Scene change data
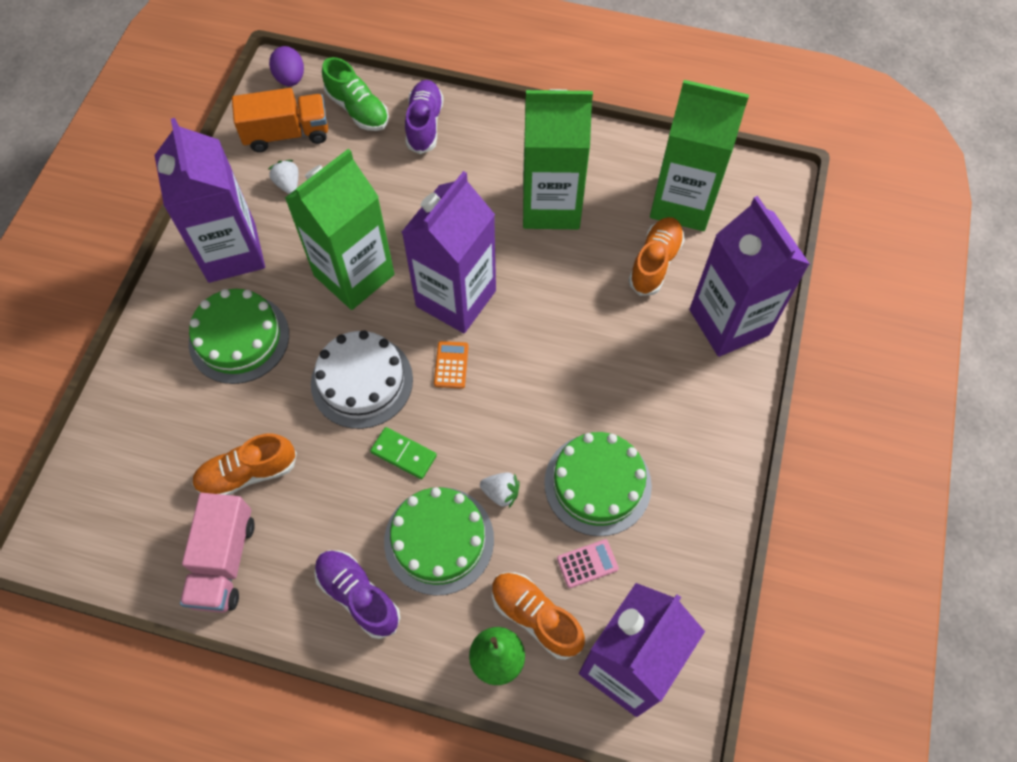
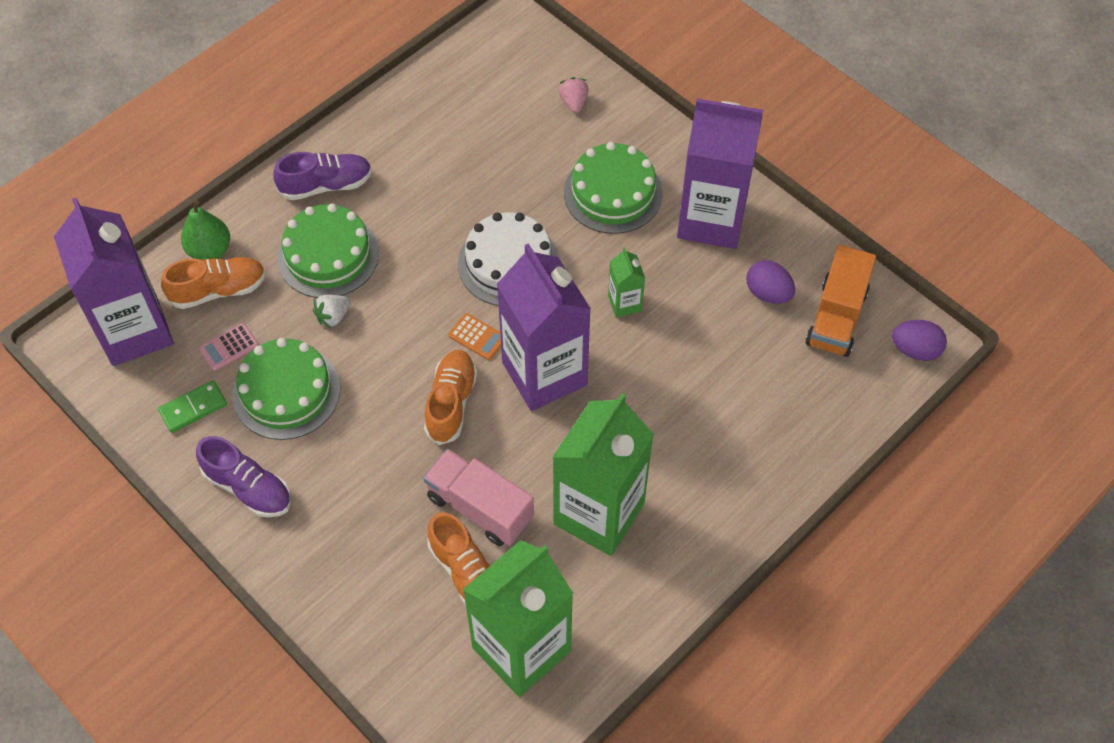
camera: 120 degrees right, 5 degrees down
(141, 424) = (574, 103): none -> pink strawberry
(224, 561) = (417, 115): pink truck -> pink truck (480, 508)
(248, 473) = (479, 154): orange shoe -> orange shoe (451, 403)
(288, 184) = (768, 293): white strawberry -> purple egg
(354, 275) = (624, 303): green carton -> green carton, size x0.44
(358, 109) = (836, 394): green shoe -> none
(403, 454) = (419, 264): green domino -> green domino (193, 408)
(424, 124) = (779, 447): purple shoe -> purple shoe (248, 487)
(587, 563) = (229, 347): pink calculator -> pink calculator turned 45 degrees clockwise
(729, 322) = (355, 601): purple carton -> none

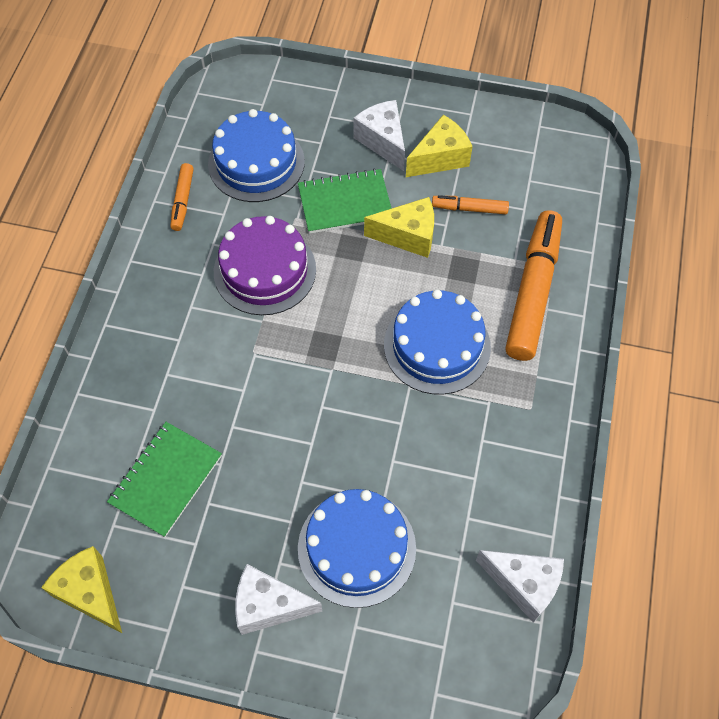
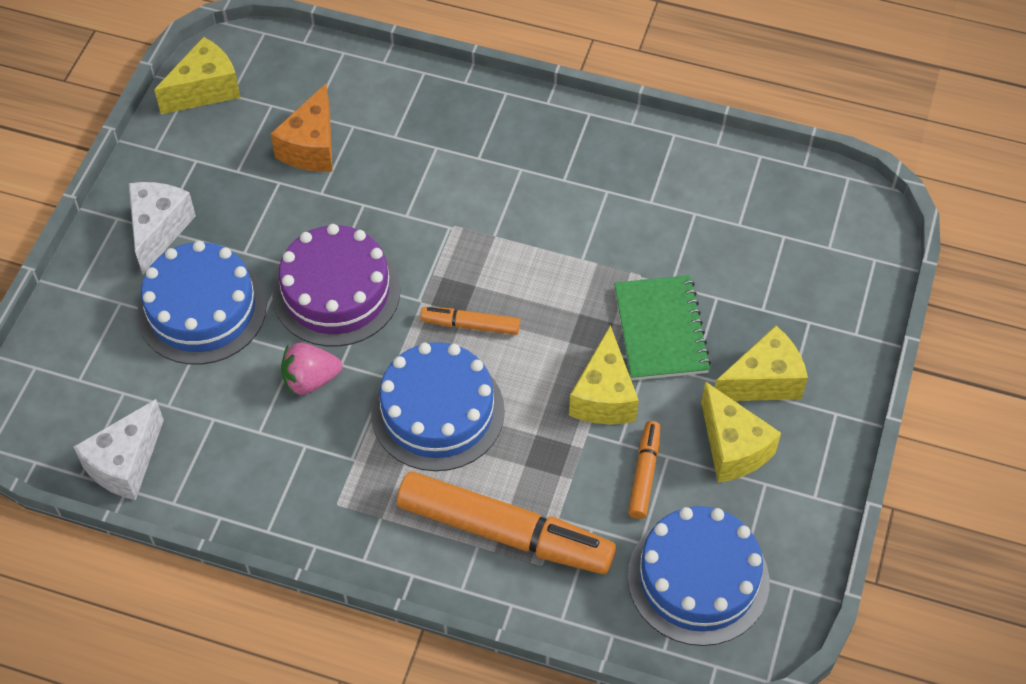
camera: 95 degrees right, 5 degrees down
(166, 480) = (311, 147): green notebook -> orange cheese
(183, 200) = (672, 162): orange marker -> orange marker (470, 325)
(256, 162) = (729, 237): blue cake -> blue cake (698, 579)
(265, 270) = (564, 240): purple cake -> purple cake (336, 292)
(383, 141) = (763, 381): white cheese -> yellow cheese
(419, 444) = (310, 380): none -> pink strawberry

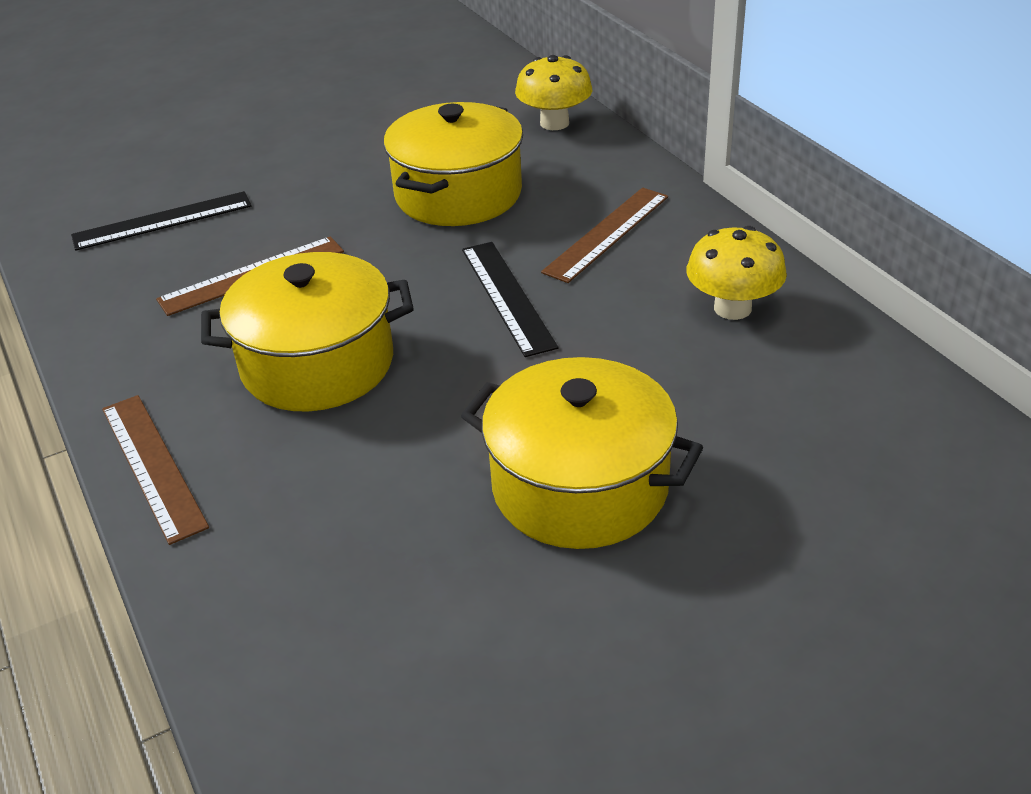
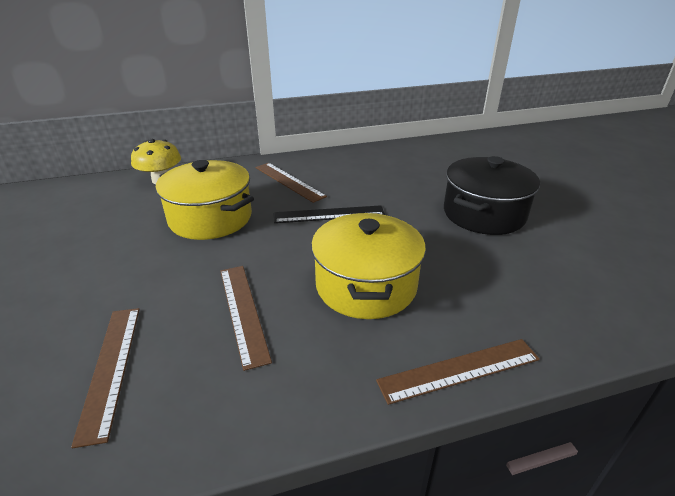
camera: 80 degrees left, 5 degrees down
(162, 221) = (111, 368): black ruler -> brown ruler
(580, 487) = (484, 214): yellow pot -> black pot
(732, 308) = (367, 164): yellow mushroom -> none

**EXERCISE:**
Within the records above, how many lines include the word "pink"? Only the number is wanted.

**TASK SOLUTION:**
4